━━━━━ Task inputs ━━━━━

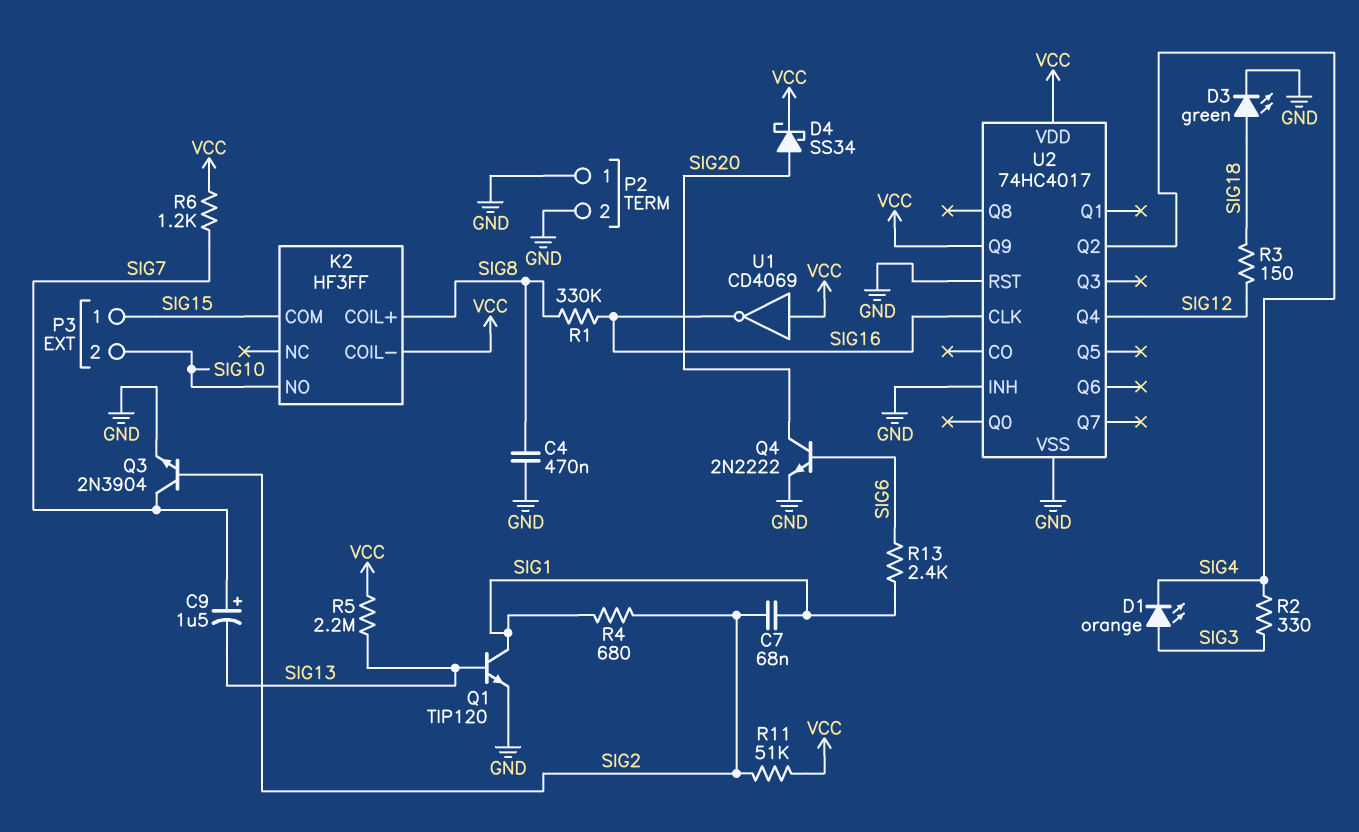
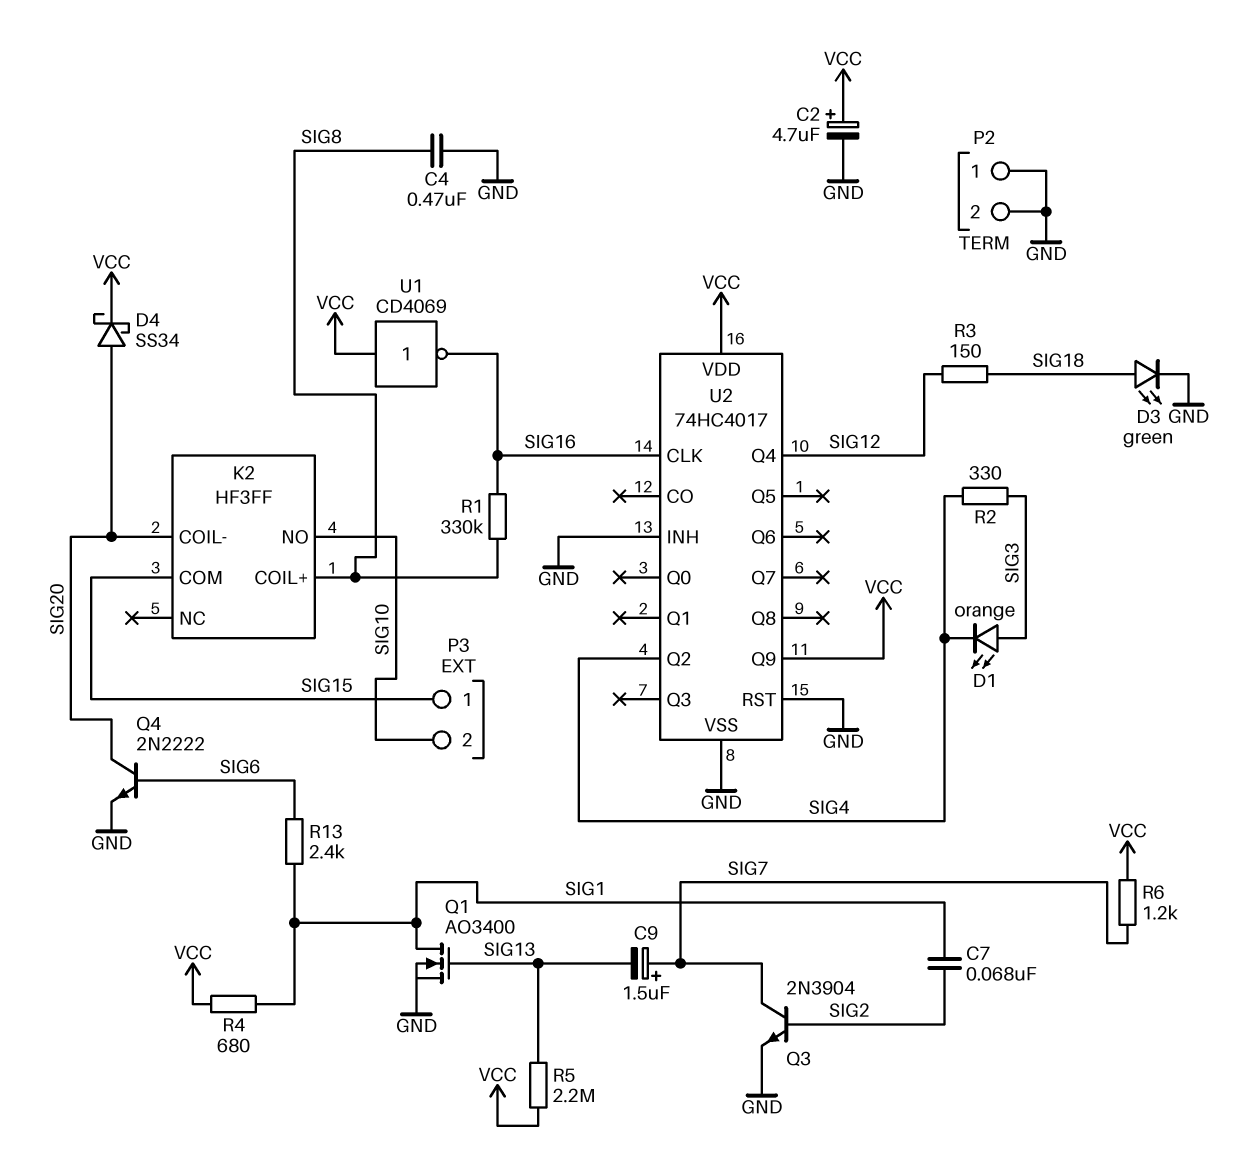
C2: none -> 4.7uF (plus VCC, minus GND)
K2 pin COIL-: VCC -> SIG20
Q1: NPN TIP120 (B SIG13, C SIG1, E GND) -> NMOS AO3400 (G SIG13, D SIG1, S GND)
R4: 680 (SIG1, SIG2) -> 680 (SIG1, VCC)
R11: 51k (SIG2, VCC) -> none

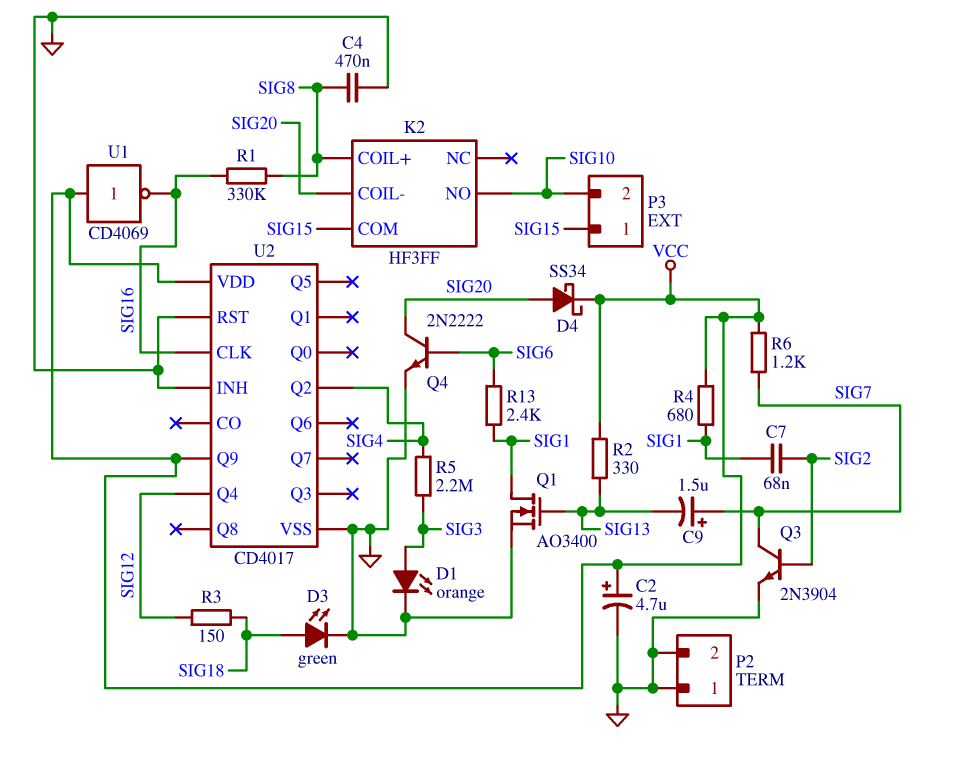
D1: LED orange (A SIG3, K SIG4) -> LED orange (A SIG3, K GND)
R2: 330 (SIG3, SIG4) -> 330 (SIG13, VCC)
R5: 2.2M (SIG13, VCC) -> 2.2M (SIG3, SIG4)
U2: 74HC4017 -> CD4017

━━━━━

Reproduce nothing but the lines that run from the line containing "R4: 680 (SIG1, SIG2) -> 680 (SIG1, VCC)" through the last line of the records, inclusive. Omit the pictures.

R4: 680 (SIG1, SIG2) -> 680 (SIG1, VCC)
R11: 51k (SIG2, VCC) -> none

D1: LED orange (A SIG3, K SIG4) -> LED orange (A SIG3, K GND)
R2: 330 (SIG3, SIG4) -> 330 (SIG13, VCC)
R5: 2.2M (SIG13, VCC) -> 2.2M (SIG3, SIG4)
U2: 74HC4017 -> CD4017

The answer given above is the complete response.